What is required: Every line below that includes the word "round" needs to be copied.

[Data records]
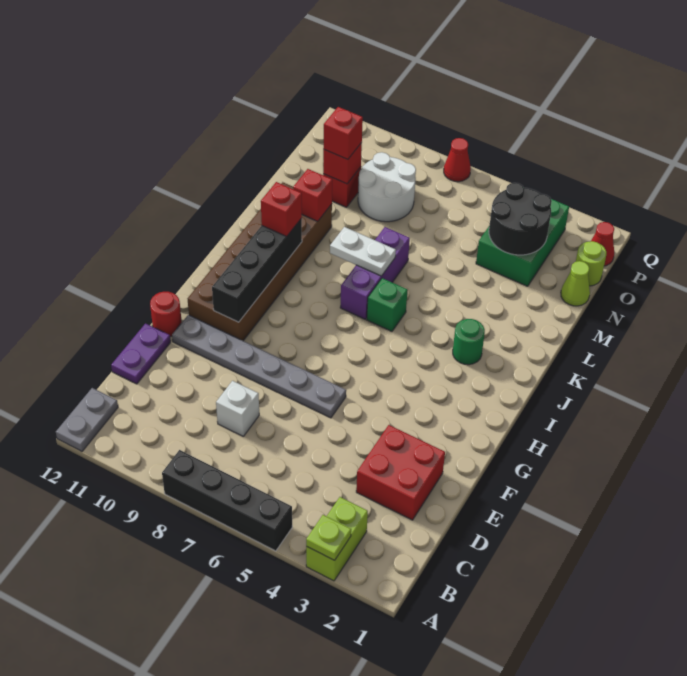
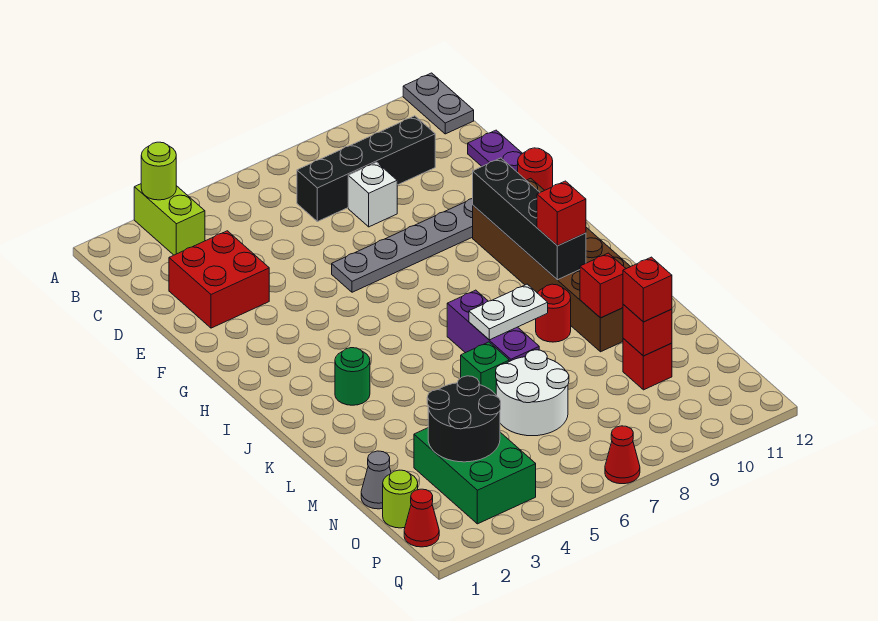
lime plate A3 level 2 -> lime round brick A3 level 2
black brick A5:A8 level 1 -> black brick C7:C10 level 1
green brick J6 level 1 -> green brick L6 level 1
none -> red round brick K9 level 1
lime cone N1 level 1 -> grey cone N1 level 1
white round brick N8:O9 level 1 -> white round brick M6:N7 level 1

Your solution:
lime plate A3 level 2 -> lime round brick A3 level 2
none -> red round brick K9 level 1
white round brick N8:O9 level 1 -> white round brick M6:N7 level 1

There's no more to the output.